Whenever a line in the records below contains "orange", pick it out.

• DATA
—————
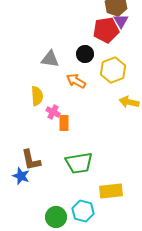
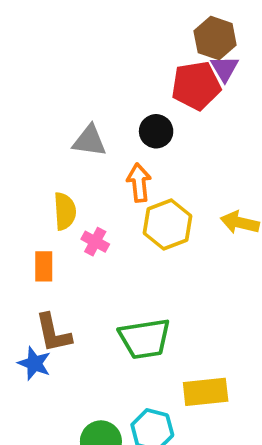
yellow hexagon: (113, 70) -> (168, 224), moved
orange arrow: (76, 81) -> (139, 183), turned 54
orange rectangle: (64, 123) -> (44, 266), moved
—————
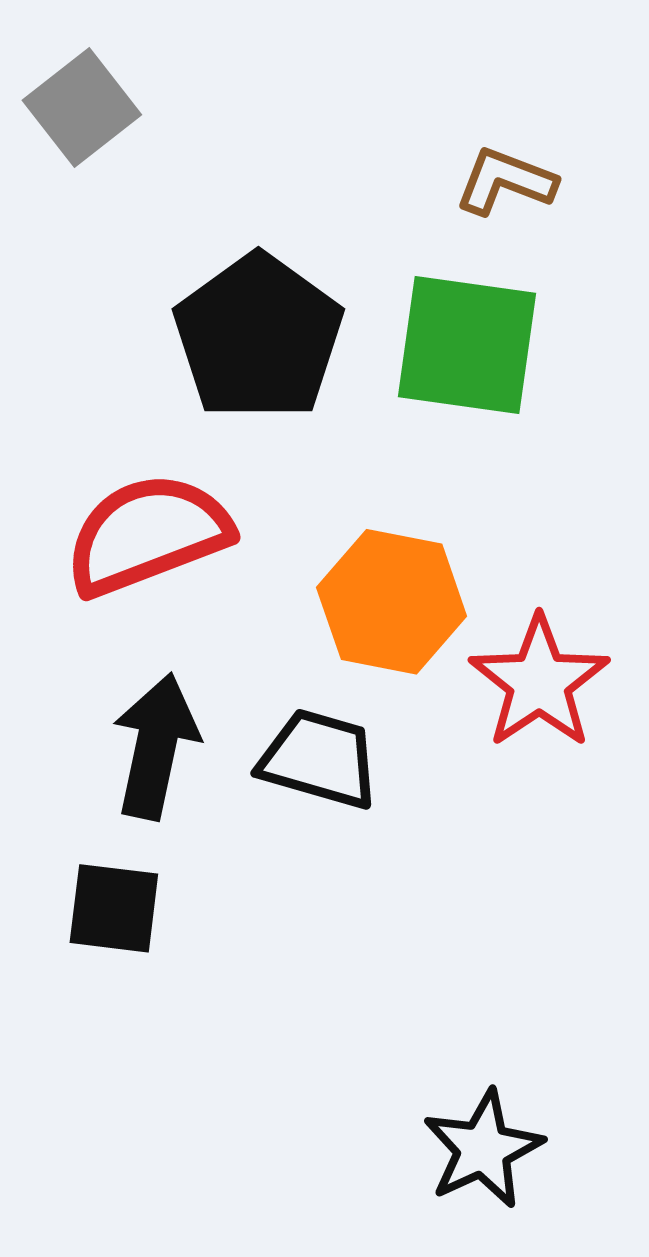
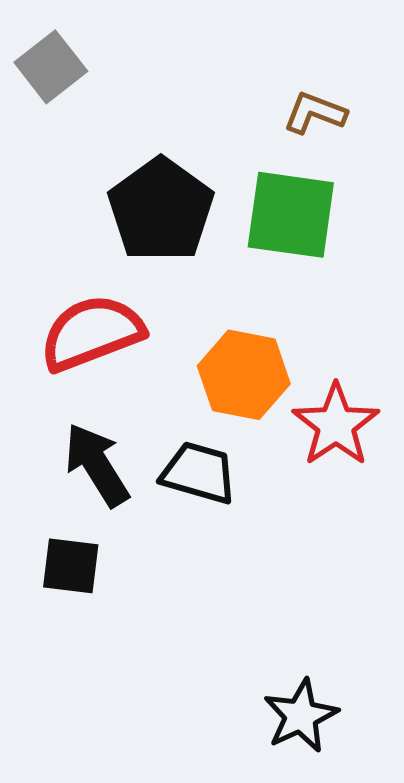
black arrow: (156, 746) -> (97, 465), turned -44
—————
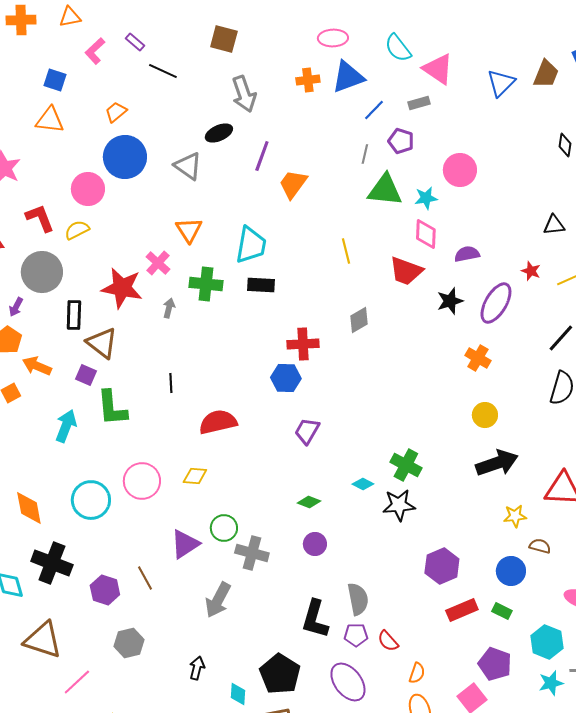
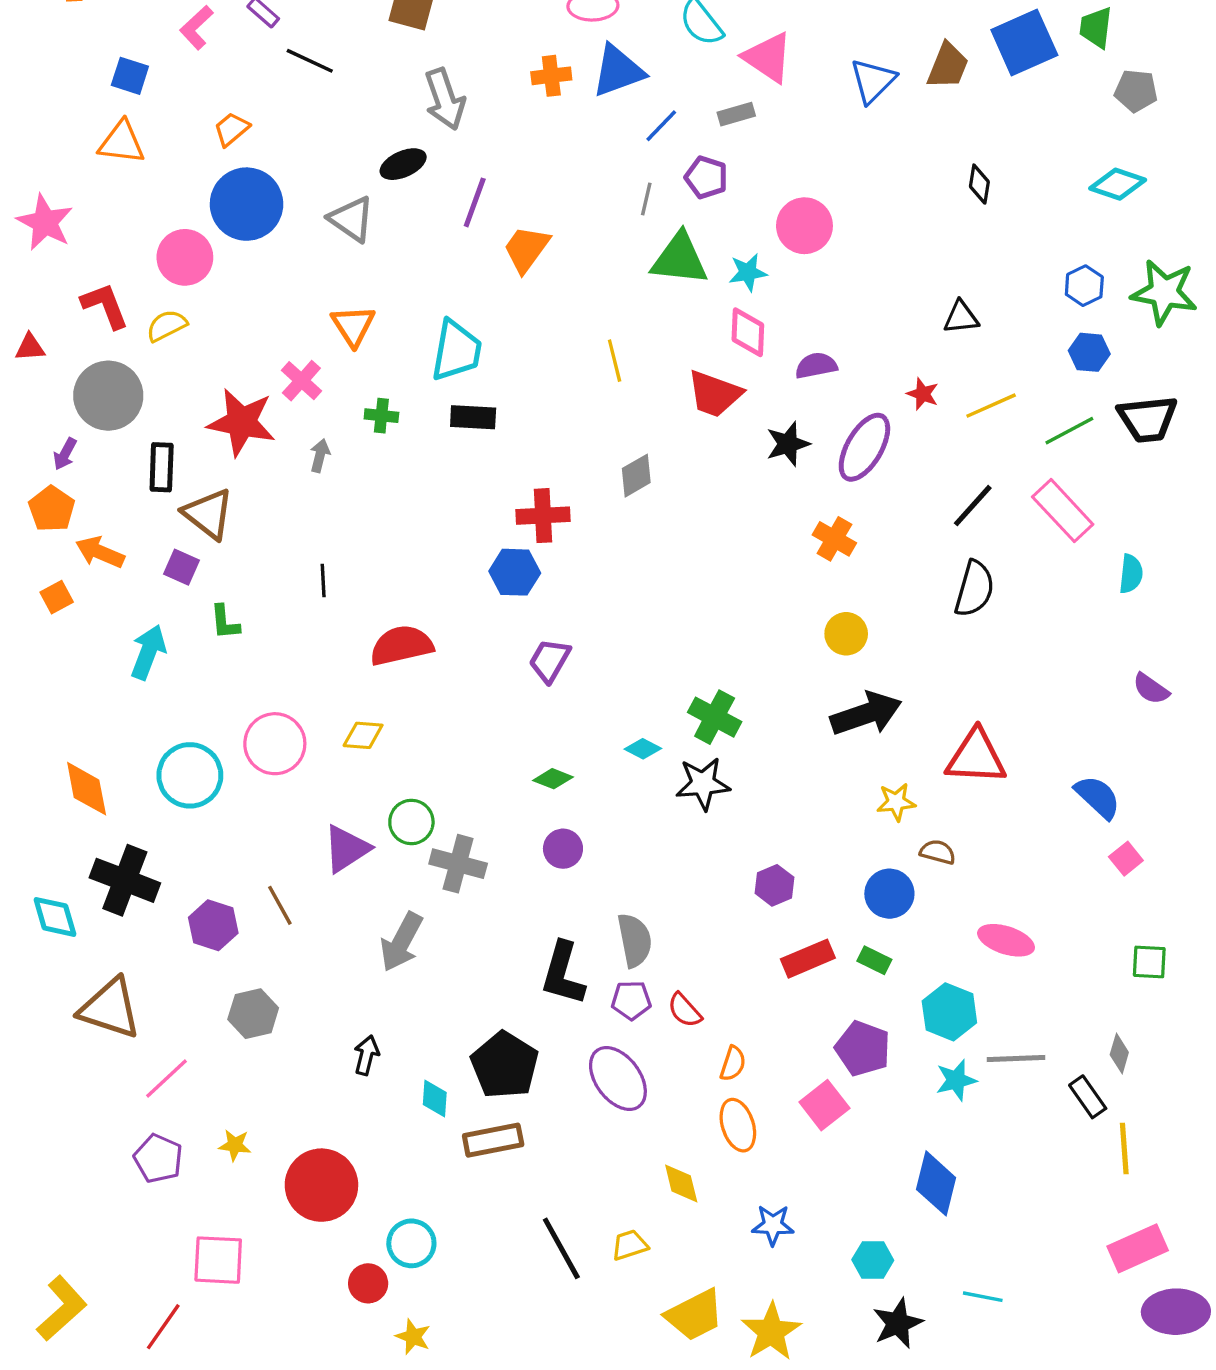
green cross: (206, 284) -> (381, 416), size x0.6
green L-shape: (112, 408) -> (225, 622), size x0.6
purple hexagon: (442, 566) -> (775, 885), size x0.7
—————
• ANSWER BOX
orange arrow: (76, 81) -> (139, 183), turned 54
orange rectangle: (64, 123) -> (44, 266), moved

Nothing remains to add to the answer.